▶ _Required work_
What is needed is an exact copy of the entries below, with the pictures left out.

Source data
>>>>
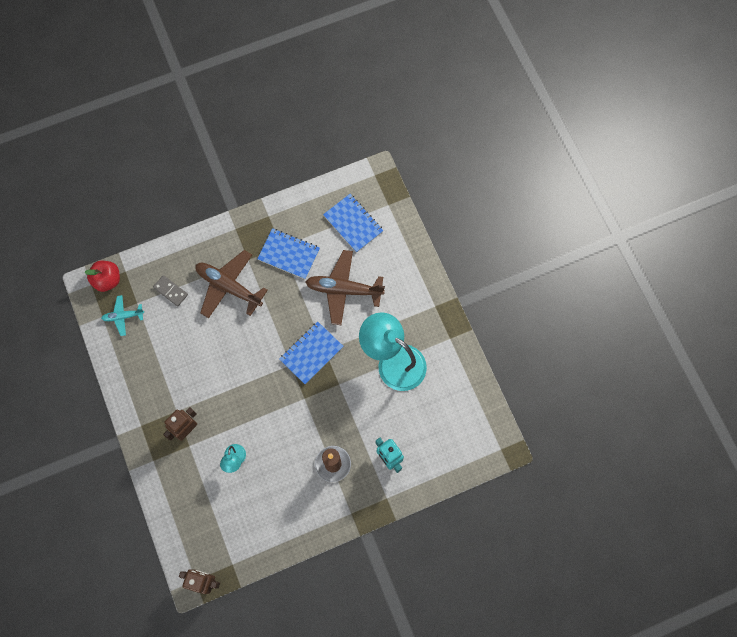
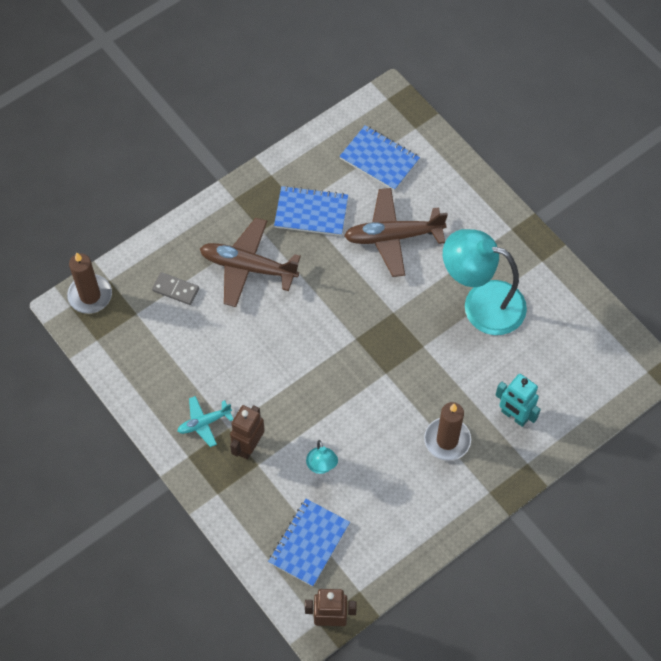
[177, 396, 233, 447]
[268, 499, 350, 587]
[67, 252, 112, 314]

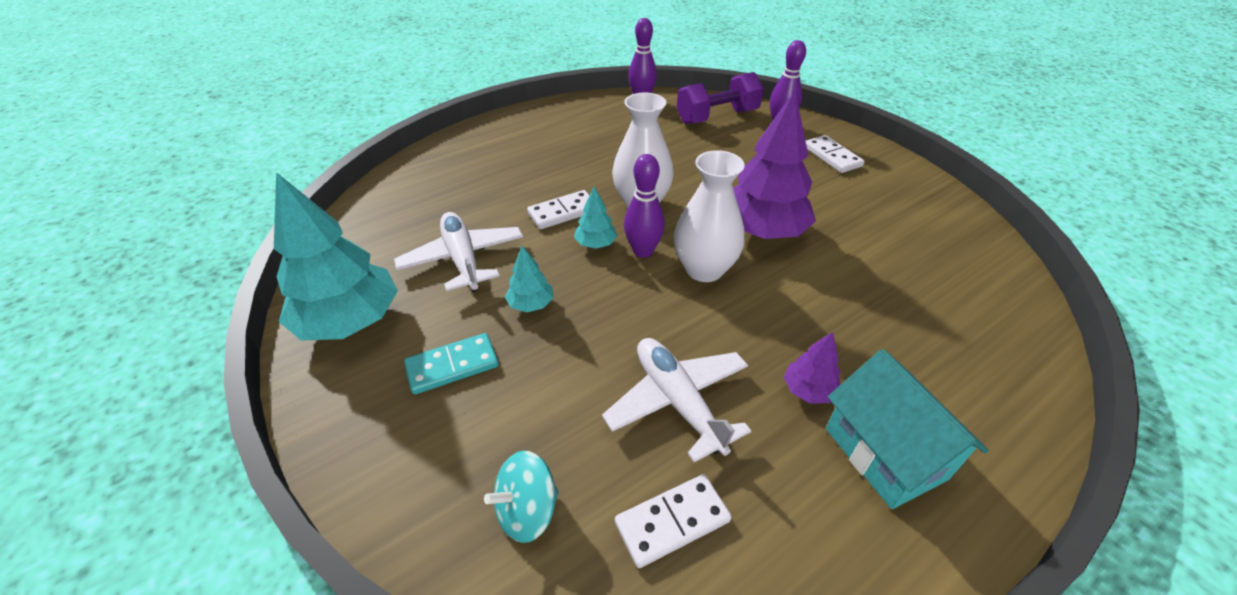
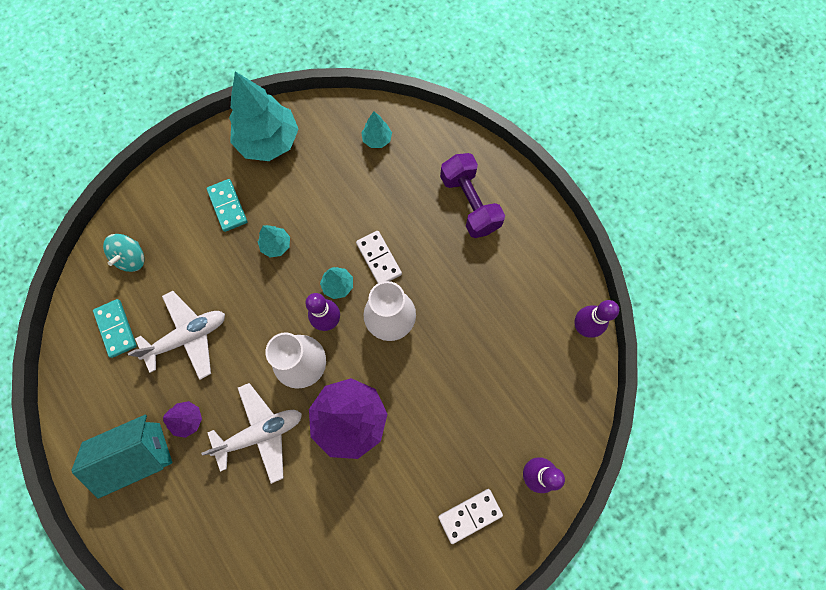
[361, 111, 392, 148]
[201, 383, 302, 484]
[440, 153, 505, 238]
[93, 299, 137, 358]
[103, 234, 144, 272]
<<<<
▶ _Answer space_
[177, 396, 233, 447]
[268, 499, 350, 587]
[67, 252, 112, 314]

[361, 111, 392, 148]
[201, 383, 302, 484]
[440, 153, 505, 238]
[93, 299, 137, 358]
[103, 234, 144, 272]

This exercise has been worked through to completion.